--- Records for this exercise ---
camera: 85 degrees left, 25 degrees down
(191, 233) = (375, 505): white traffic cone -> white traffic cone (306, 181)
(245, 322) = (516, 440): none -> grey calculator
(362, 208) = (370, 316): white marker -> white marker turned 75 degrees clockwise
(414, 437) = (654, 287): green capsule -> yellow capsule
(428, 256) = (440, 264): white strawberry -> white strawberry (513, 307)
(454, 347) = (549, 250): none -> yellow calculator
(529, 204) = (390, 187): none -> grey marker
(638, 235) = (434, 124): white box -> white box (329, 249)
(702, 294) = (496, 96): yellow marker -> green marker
---
--- Records for this exercise ---
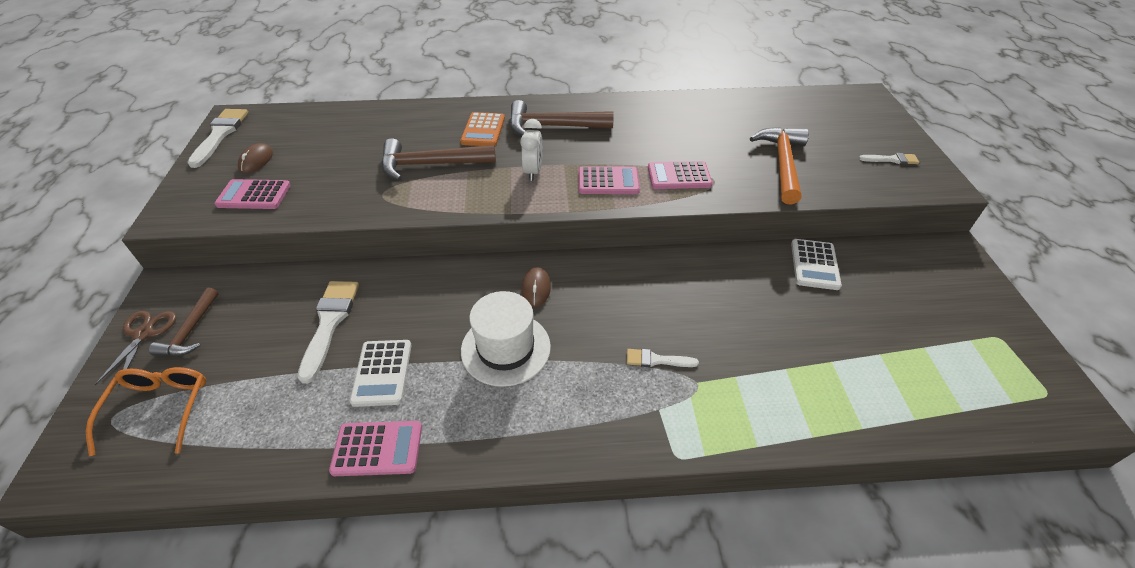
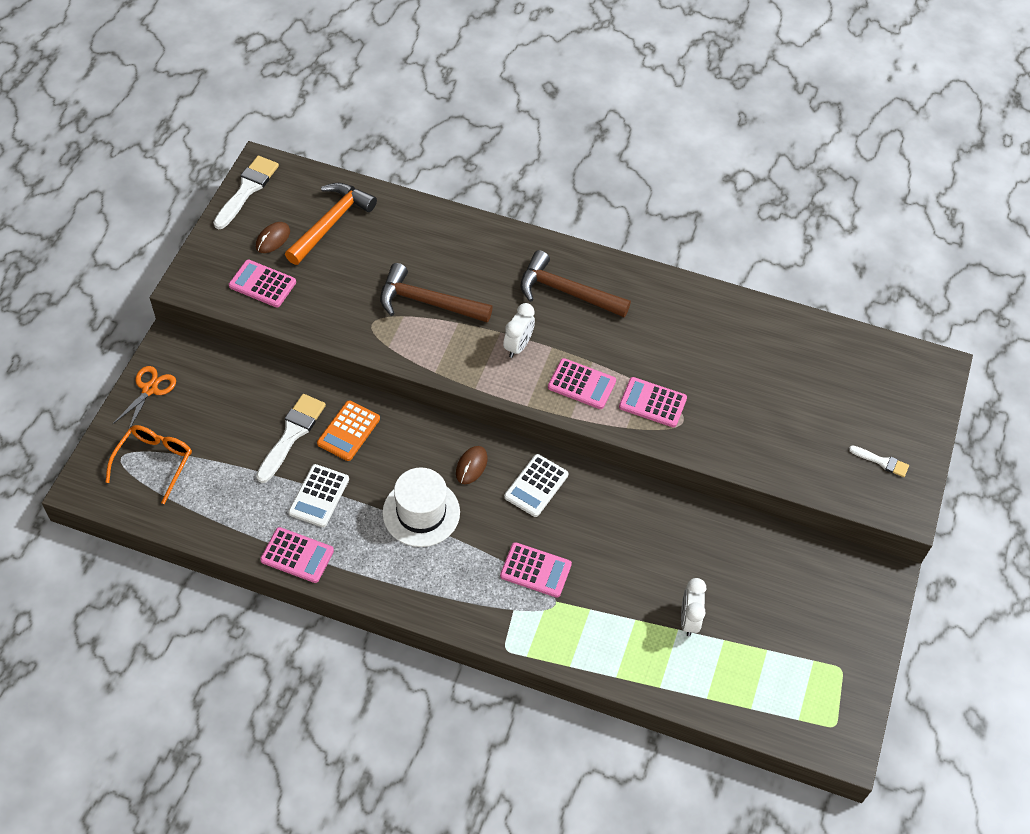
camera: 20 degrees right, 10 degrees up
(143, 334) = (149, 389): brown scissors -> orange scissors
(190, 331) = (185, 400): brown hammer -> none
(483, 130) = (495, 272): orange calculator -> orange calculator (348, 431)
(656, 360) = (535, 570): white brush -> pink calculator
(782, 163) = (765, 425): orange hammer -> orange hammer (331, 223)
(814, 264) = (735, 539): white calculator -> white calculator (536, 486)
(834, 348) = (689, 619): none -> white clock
---
--- Records for this exercise ---
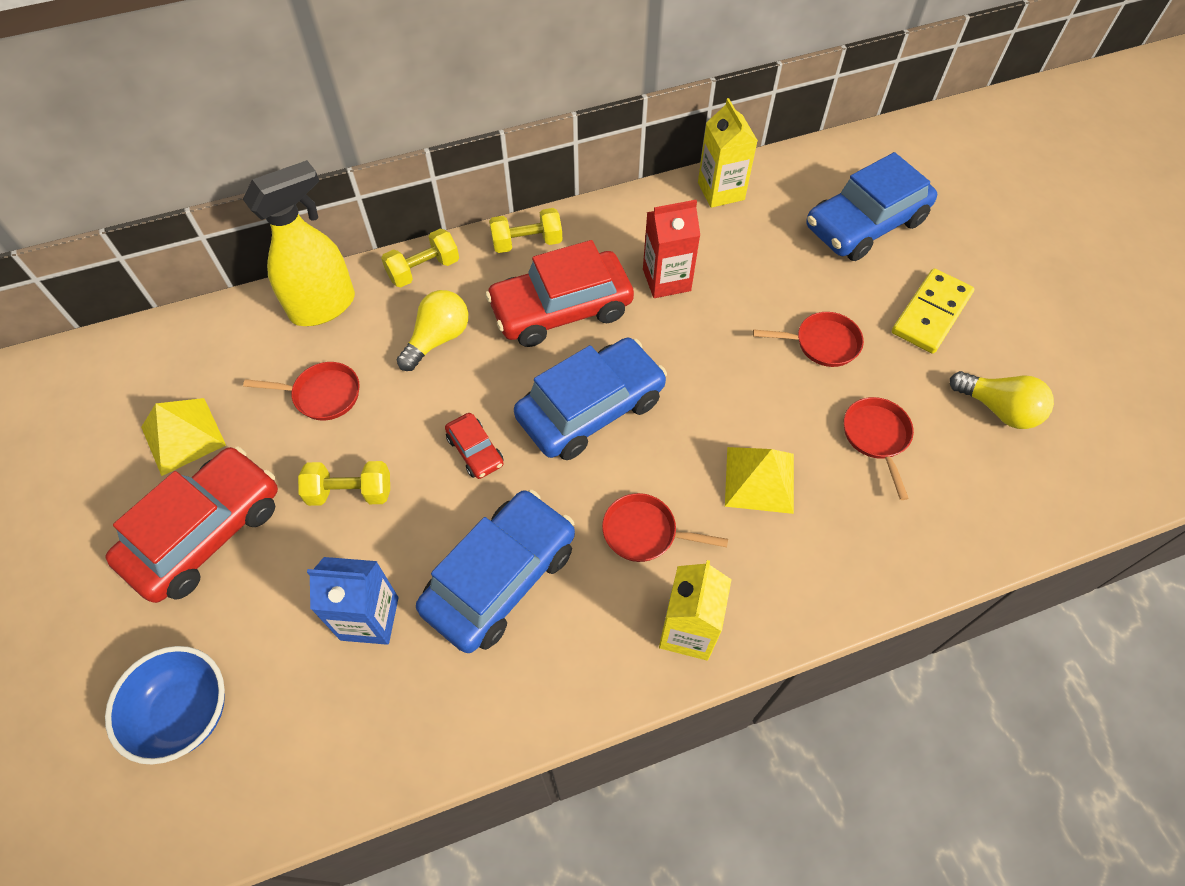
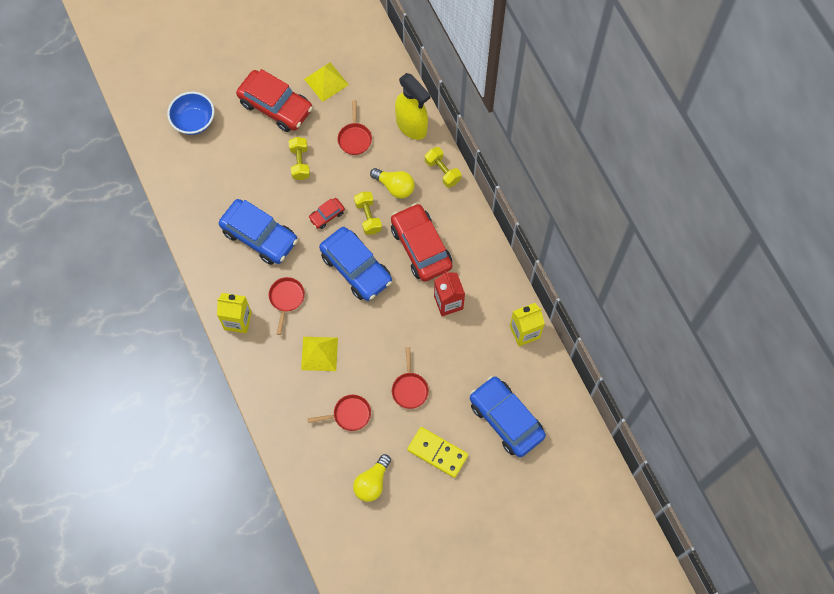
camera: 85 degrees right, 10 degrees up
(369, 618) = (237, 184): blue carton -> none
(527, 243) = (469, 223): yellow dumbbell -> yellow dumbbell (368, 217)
---
*Work order:*
Quote the listing above, but only from the line that shows "camera: 85 degrees right, 10 degrees up" through the line that shows "(527, 243) = (469, 223): yellow".

*Reply:*
camera: 85 degrees right, 10 degrees up
(369, 618) = (237, 184): blue carton -> none
(527, 243) = (469, 223): yellow dumbbell -> yellow dumbbell (368, 217)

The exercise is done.